◆ What you are asked to do ◆
Would you please copy the part of the material below that opens with the line containing "orange ball: 3 -> 2" and closes with the line containing "yellow truck: 1 -> 0"? Copy it exactly, and only it.

◆ Data provided ◆
※ ※ ※

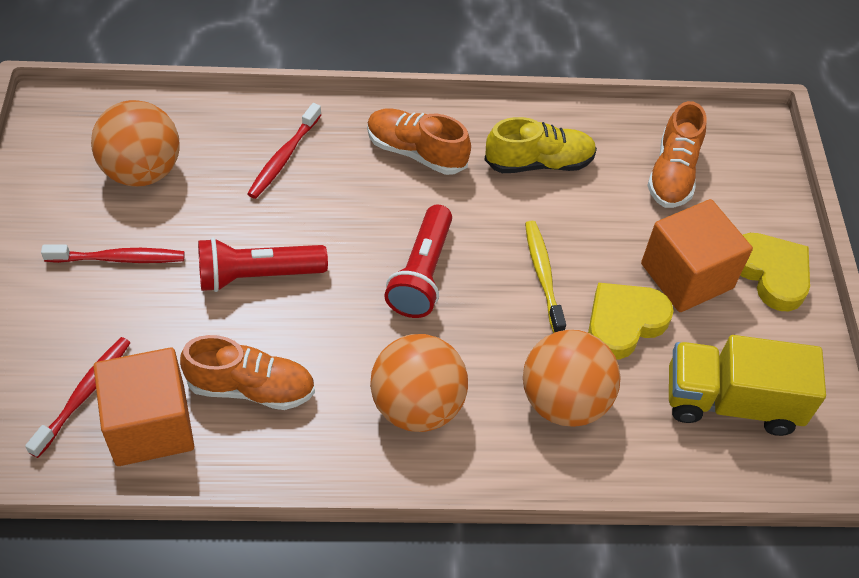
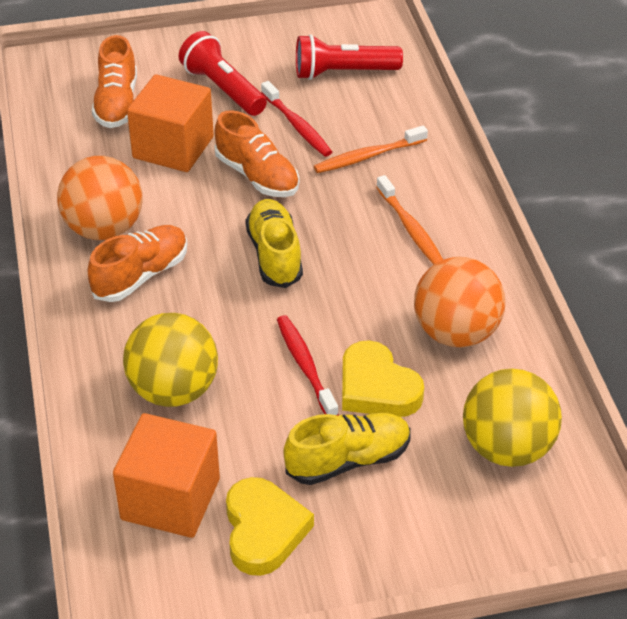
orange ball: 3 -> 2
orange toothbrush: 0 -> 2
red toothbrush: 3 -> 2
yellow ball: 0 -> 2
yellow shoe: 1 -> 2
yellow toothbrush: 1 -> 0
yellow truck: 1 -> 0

※ ※ ※

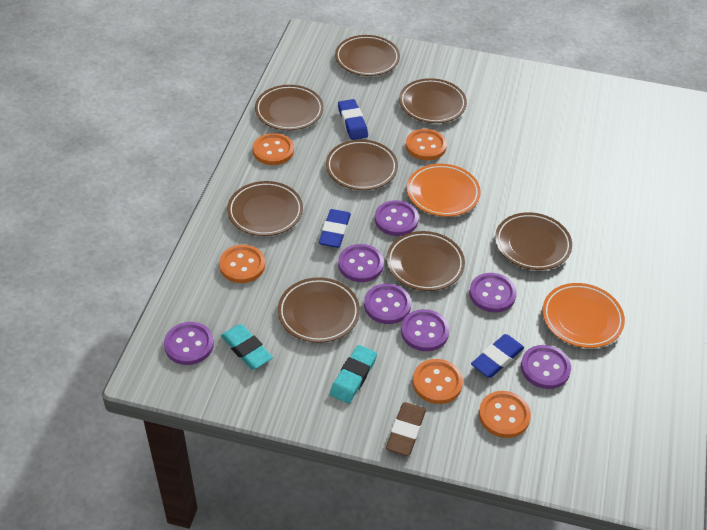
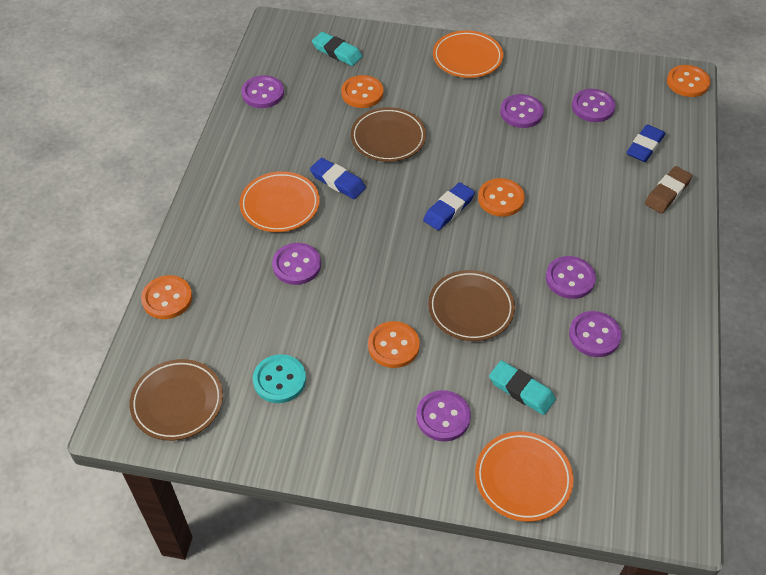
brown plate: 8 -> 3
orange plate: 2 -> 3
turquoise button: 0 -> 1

※ ※ ※

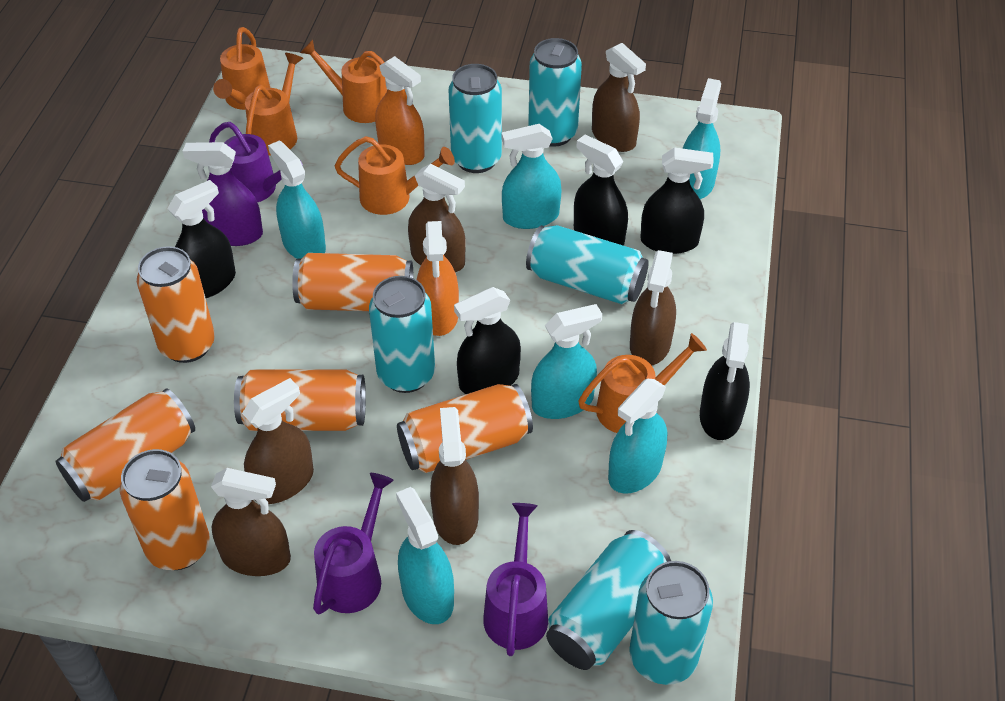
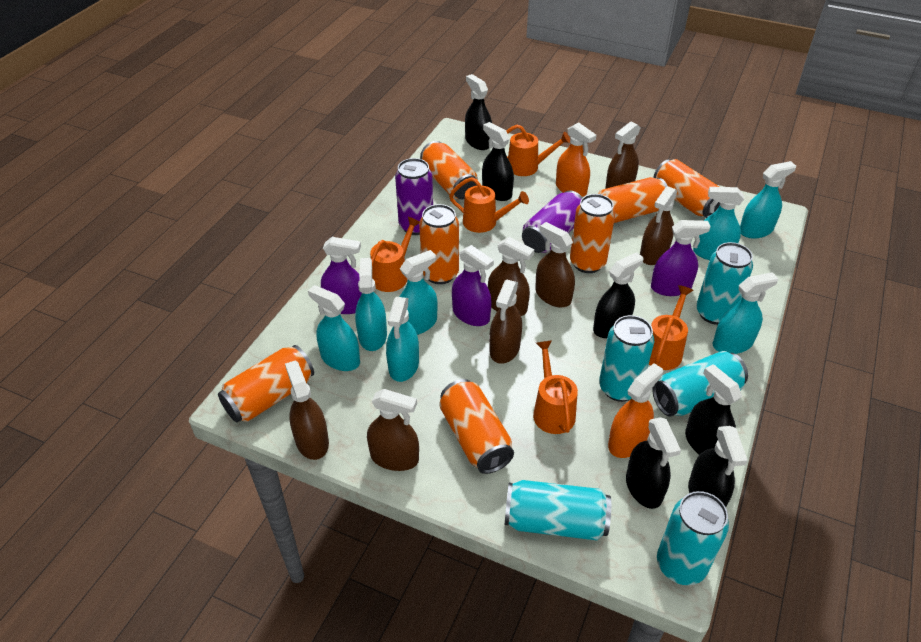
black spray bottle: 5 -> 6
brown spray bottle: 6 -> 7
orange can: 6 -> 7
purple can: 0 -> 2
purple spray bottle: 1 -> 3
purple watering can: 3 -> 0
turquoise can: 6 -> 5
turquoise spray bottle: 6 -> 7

※ ※ ※

◆ Answer to the exercise ◆
orange ball: 3 -> 2
orange toothbrush: 0 -> 2
red toothbrush: 3 -> 2
yellow ball: 0 -> 2
yellow shoe: 1 -> 2
yellow toothbrush: 1 -> 0
yellow truck: 1 -> 0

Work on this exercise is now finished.